*ACTION ITEM*
Whenever a line in the data holds the string "none", copy that line.
====
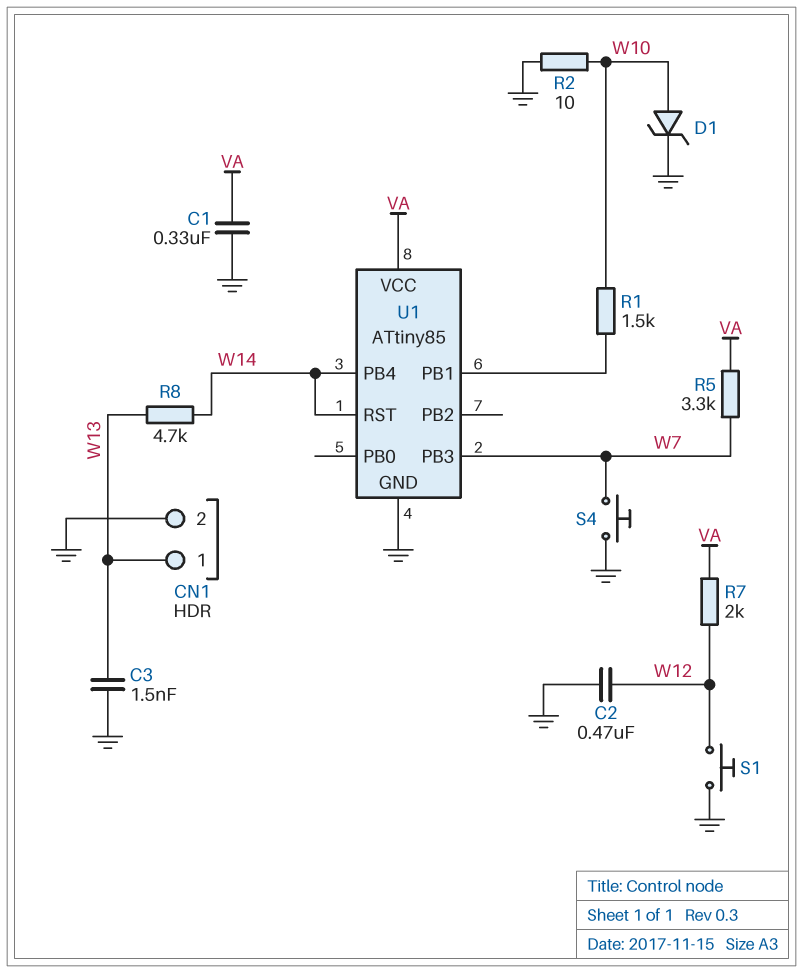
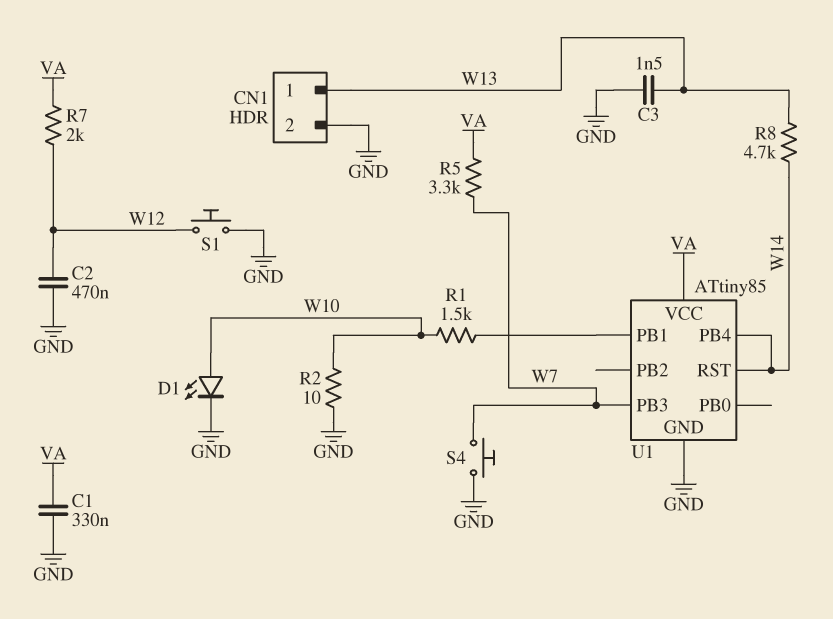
D1: zener (A W10, K GND) -> LED (A W10, K GND)

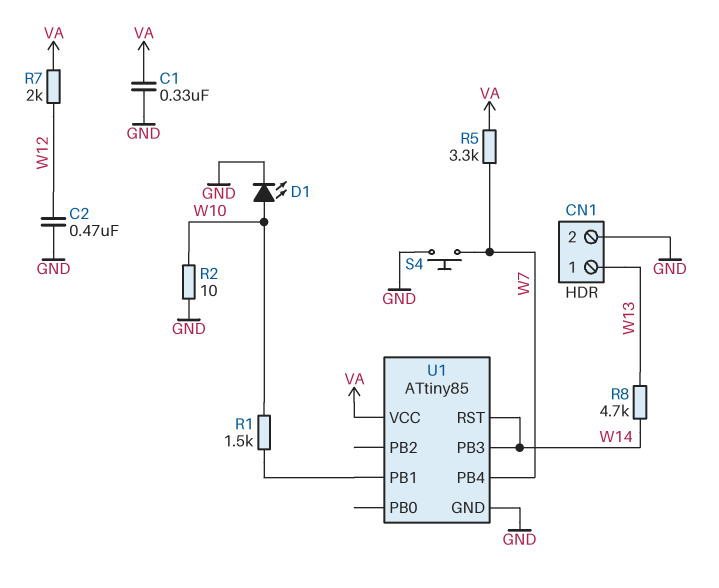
C3: 1.5nF (GND, W13) -> none
S1: button (GND, W12) -> none
U1 pin PB3: W7 -> W14
U1 pin PB4: W14 -> W7

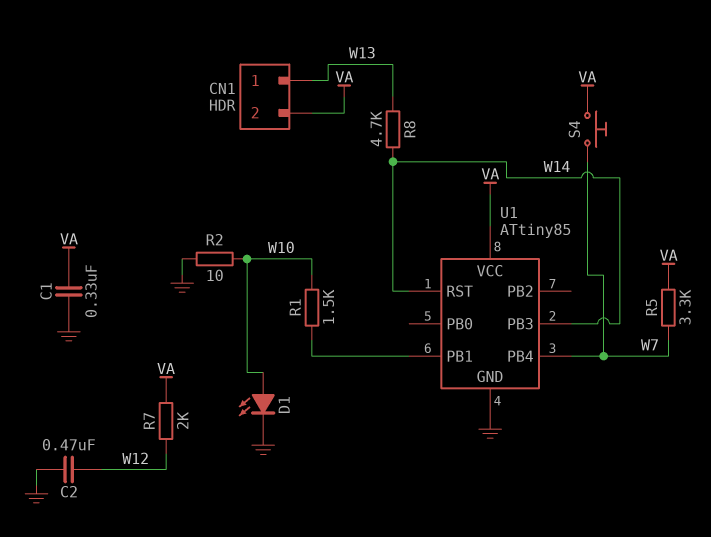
CN1 pin 2: GND -> VA
S4: button (GND, W7) -> button (VA, W7)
====
*RESPONSE BELOW*
C3: 1.5nF (GND, W13) -> none
S1: button (GND, W12) -> none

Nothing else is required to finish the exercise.